• **EXERCISE GOAL**: Repeat the records below exactly, leaving out every picture.
-=-=-=-=-
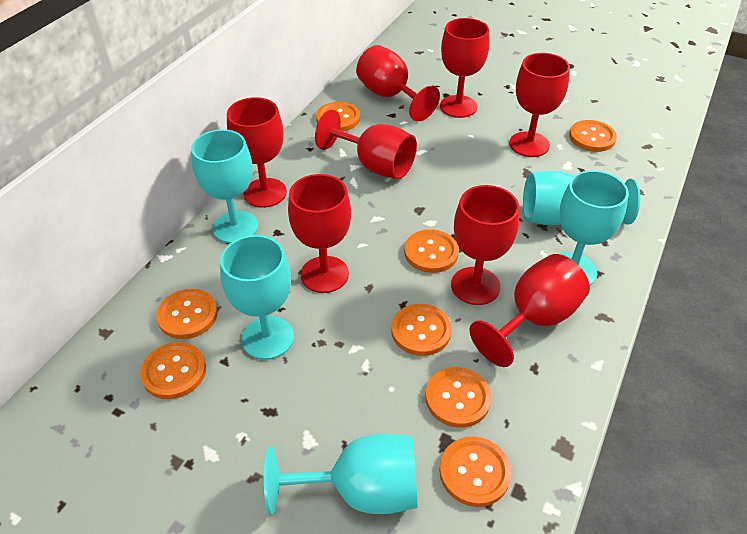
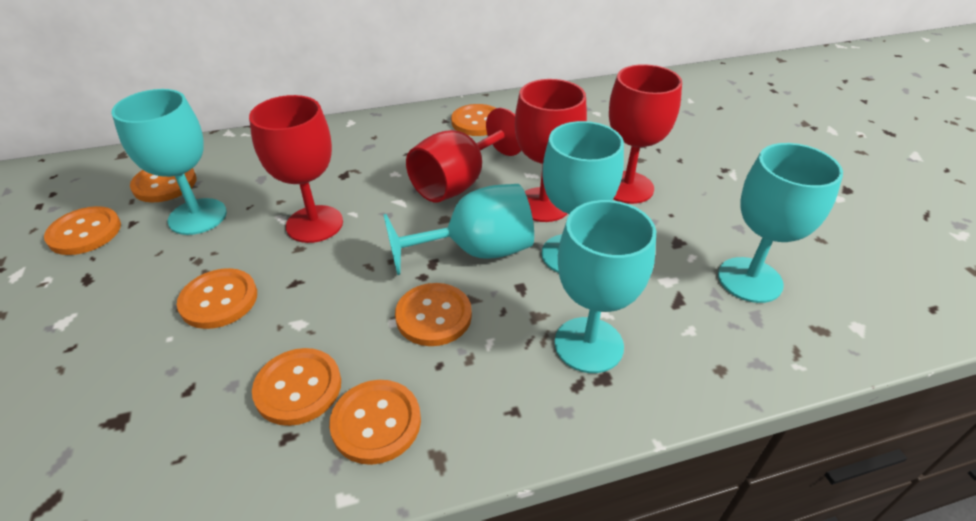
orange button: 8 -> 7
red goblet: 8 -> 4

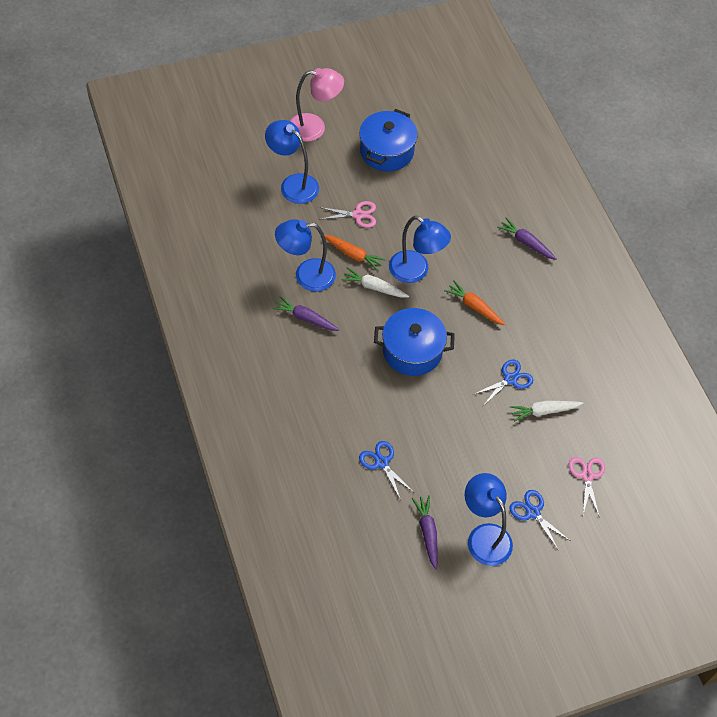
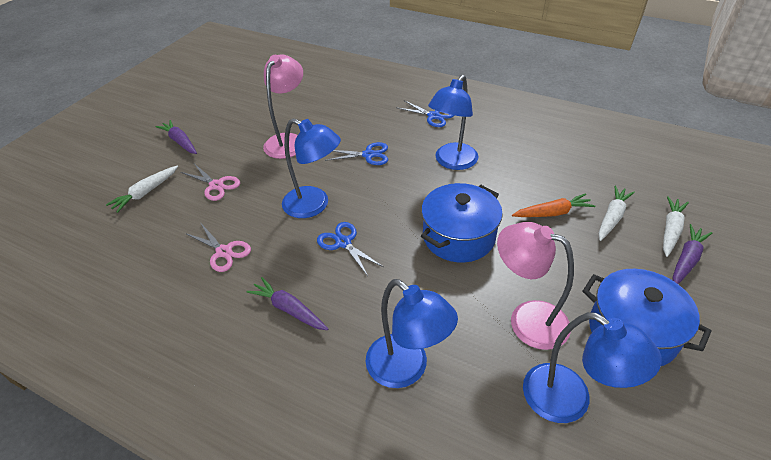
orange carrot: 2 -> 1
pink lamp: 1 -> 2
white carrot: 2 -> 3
-=-=-=-=-
• **RESPONSE AREA**:
orange button: 8 -> 7
red goblet: 8 -> 4

orange carrot: 2 -> 1
pink lamp: 1 -> 2
white carrot: 2 -> 3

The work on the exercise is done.